Find the word "turquoise" in the data. Return every line where it appears.

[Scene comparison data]

Segment Open

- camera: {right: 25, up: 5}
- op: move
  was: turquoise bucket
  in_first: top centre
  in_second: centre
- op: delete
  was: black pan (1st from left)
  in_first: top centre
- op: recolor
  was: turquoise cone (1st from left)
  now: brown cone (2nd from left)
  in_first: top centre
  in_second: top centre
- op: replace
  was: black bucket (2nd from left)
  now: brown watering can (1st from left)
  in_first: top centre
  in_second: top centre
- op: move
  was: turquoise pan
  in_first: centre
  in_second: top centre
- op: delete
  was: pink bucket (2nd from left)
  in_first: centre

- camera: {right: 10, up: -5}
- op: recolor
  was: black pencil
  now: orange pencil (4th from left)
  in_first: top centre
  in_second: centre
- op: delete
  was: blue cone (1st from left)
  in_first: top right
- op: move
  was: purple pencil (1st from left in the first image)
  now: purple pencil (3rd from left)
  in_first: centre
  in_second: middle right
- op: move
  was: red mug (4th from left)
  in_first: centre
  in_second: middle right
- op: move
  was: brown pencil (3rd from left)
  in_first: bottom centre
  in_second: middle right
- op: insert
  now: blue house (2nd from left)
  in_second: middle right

Segment Closed
Segment Open

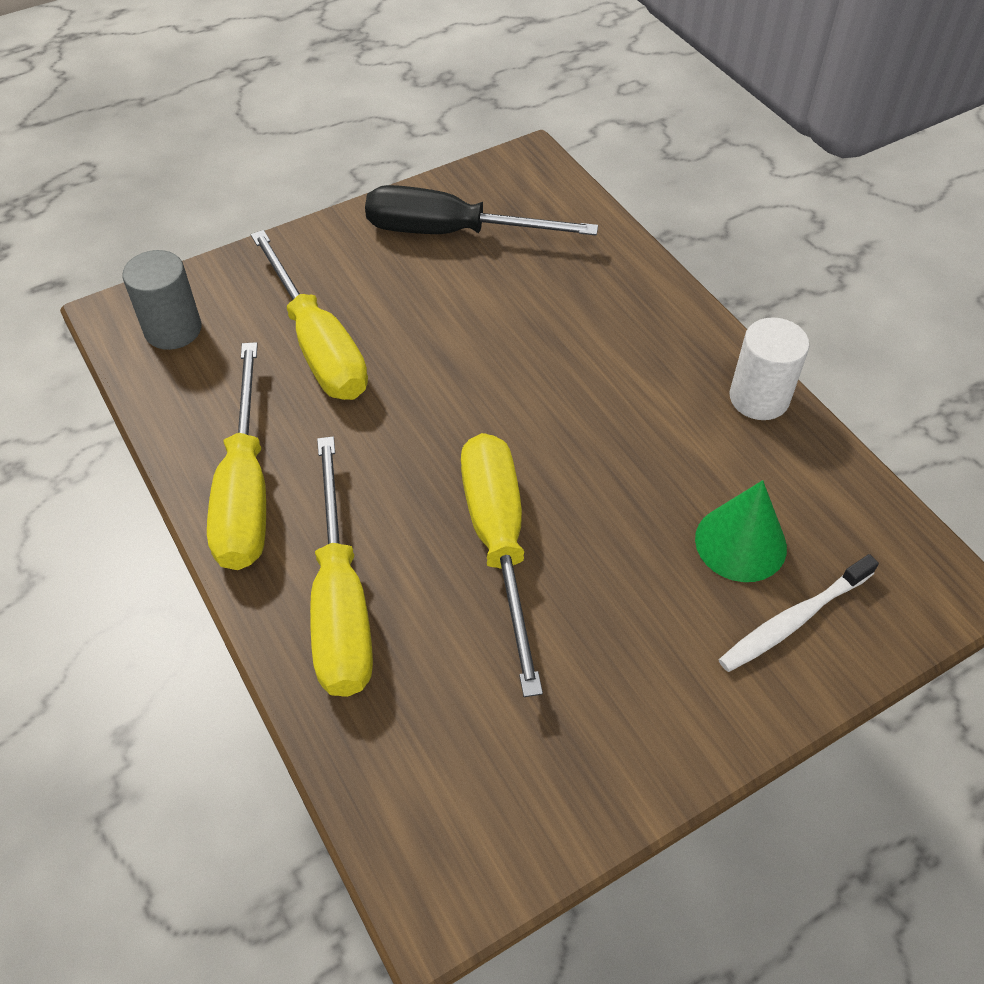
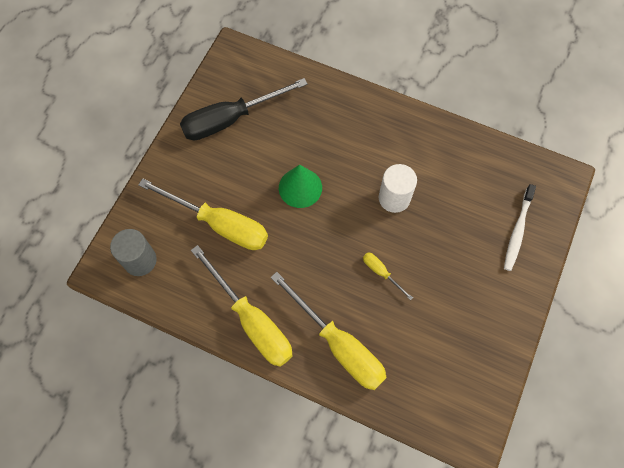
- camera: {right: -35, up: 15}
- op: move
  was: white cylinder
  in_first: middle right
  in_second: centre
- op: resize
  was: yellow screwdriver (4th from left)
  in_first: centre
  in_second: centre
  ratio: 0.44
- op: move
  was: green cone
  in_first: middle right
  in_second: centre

Segment Closed

- **RESPONSE BELOW**:
  was: turquoise bucket
  was: turquoise cone (1st from left)
  was: turquoise pan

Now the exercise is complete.